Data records
###

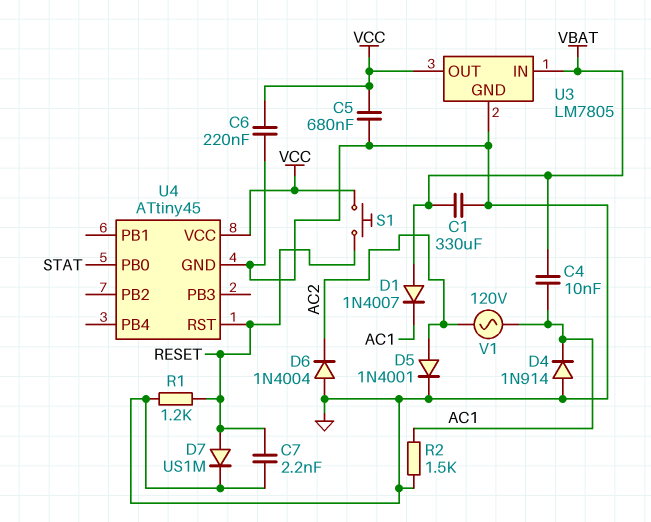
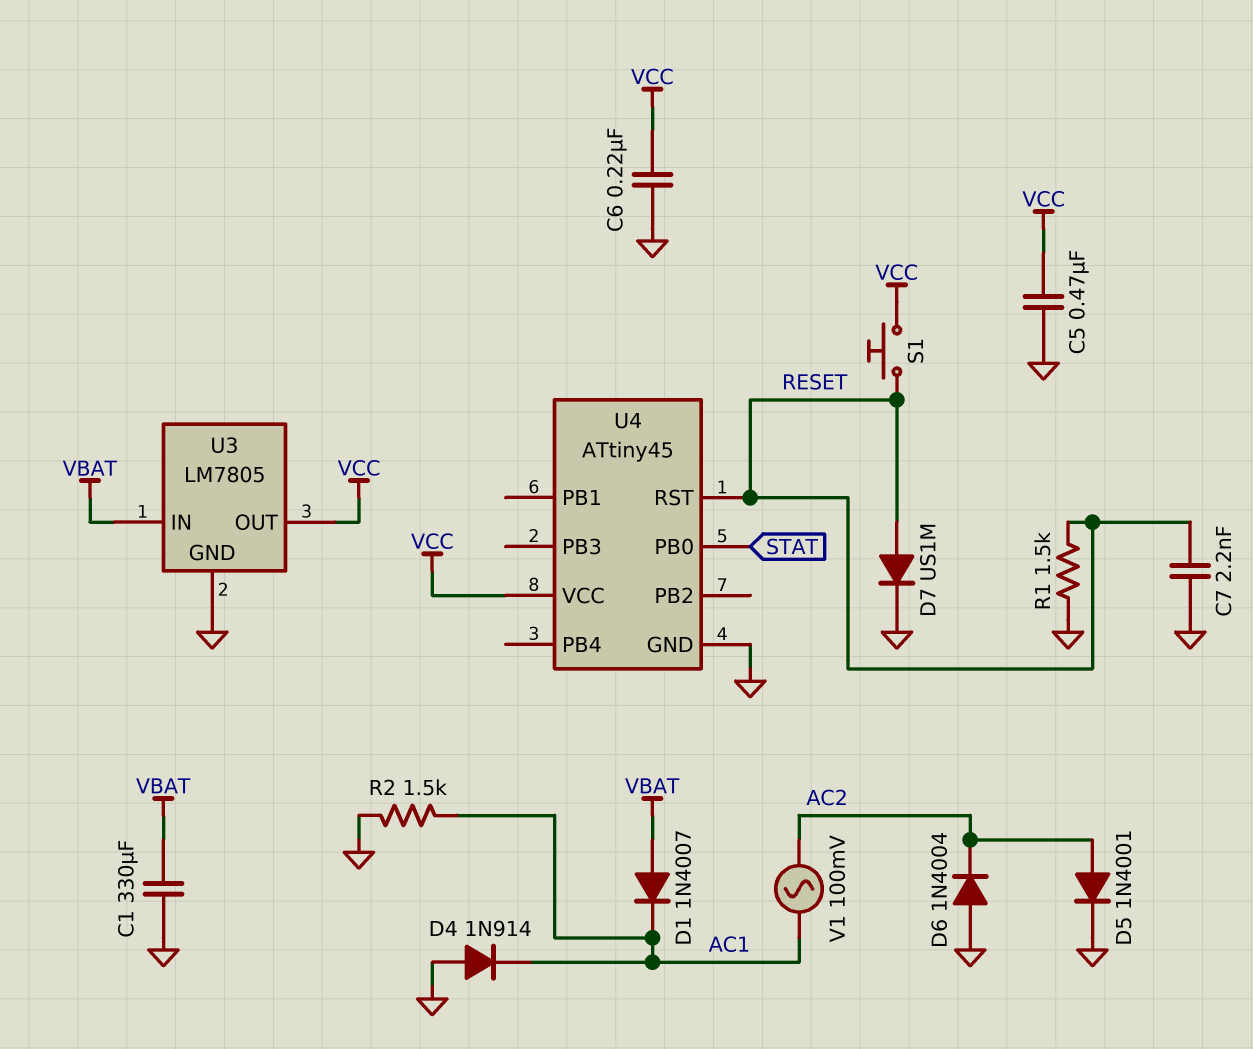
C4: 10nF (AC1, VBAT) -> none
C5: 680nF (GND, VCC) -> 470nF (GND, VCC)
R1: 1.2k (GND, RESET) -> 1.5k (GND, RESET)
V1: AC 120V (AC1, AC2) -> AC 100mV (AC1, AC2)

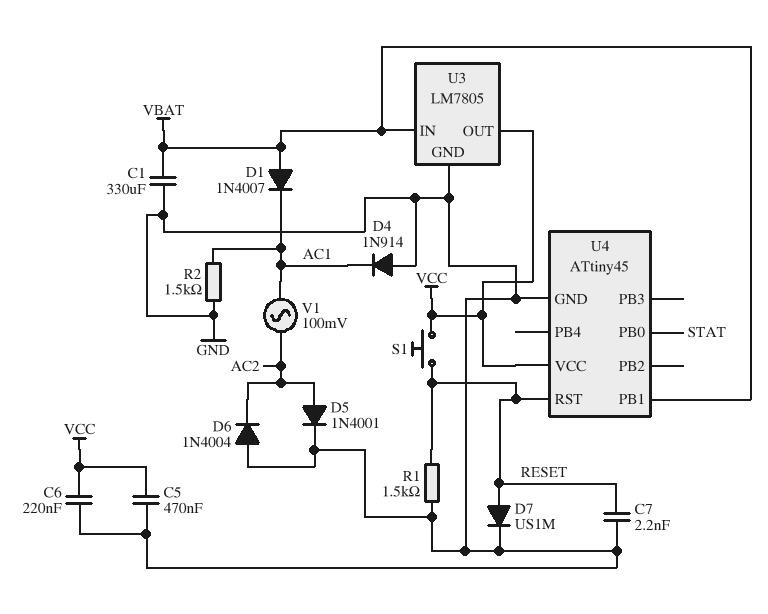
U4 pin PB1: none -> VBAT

###

Set down the records precisely as they appear. Any picture stays out.

Task solution
C4: 10nF (AC1, VBAT) -> none
C5: 680nF (GND, VCC) -> 470nF (GND, VCC)
R1: 1.2k (GND, RESET) -> 1.5k (GND, RESET)
V1: AC 120V (AC1, AC2) -> AC 100mV (AC1, AC2)

U4 pin PB1: none -> VBAT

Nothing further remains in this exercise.